» AIM OF THE EXERCISE
Every line below that contains "none" is to be copied.

» ENTRIES PROVIDED
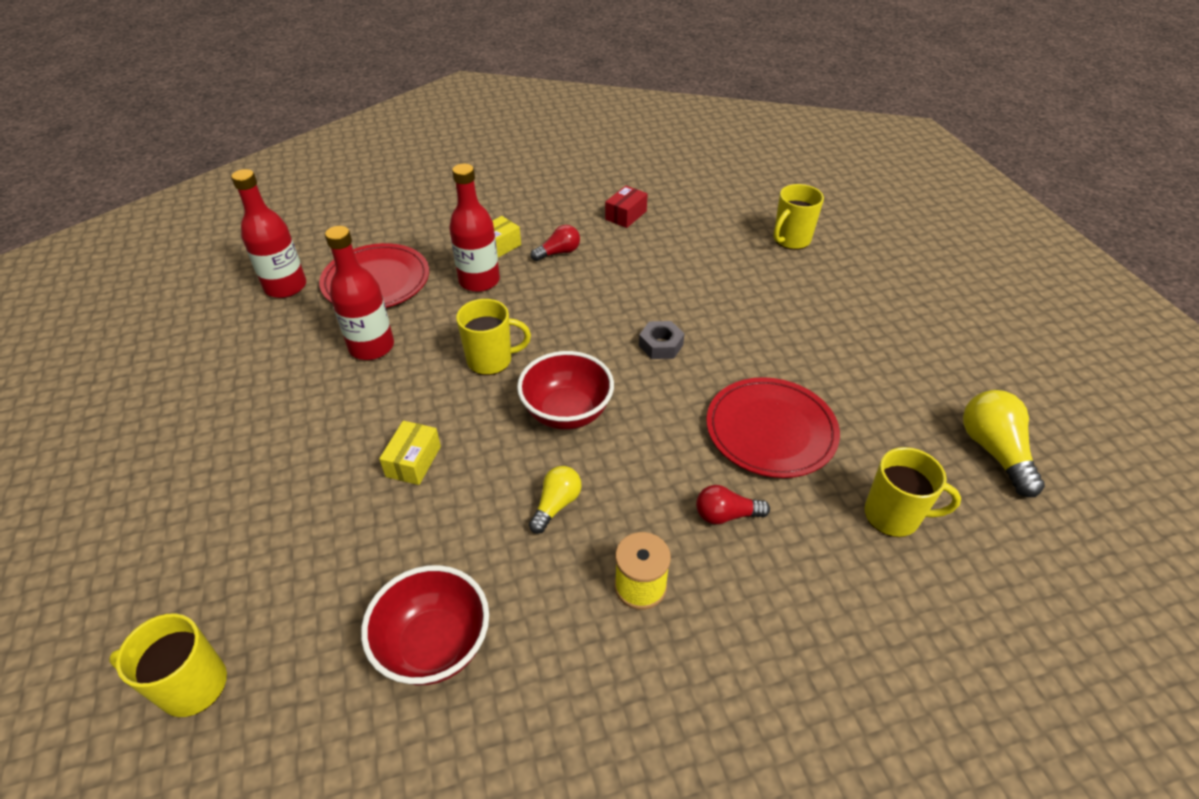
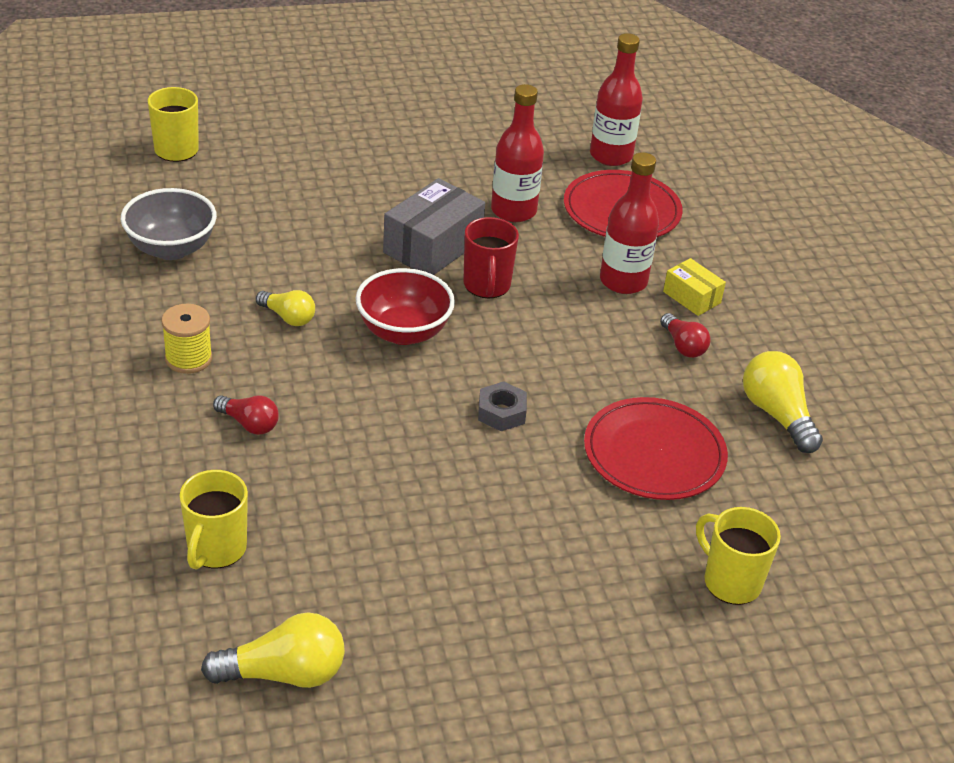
camera: 90 degrees right, 5 degrees down
(413, 461) = (357, 237): yellow box -> none
(430, 400) = (432, 246): none -> grey box
(434, 645) = (171, 248): red bowl -> grey bowl
(491, 360) = (487, 286): yellow mug -> red mug
(626, 215) = (776, 414): red box -> yellow light bulb
(726, 515) = (249, 424): red light bulb -> red light bulb turned 120 degrees clockwise
(771, 430) = (353, 479): red plate -> red plate (654, 453)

» RESPONSE
(413, 461) = (357, 237): yellow box -> none
(430, 400) = (432, 246): none -> grey box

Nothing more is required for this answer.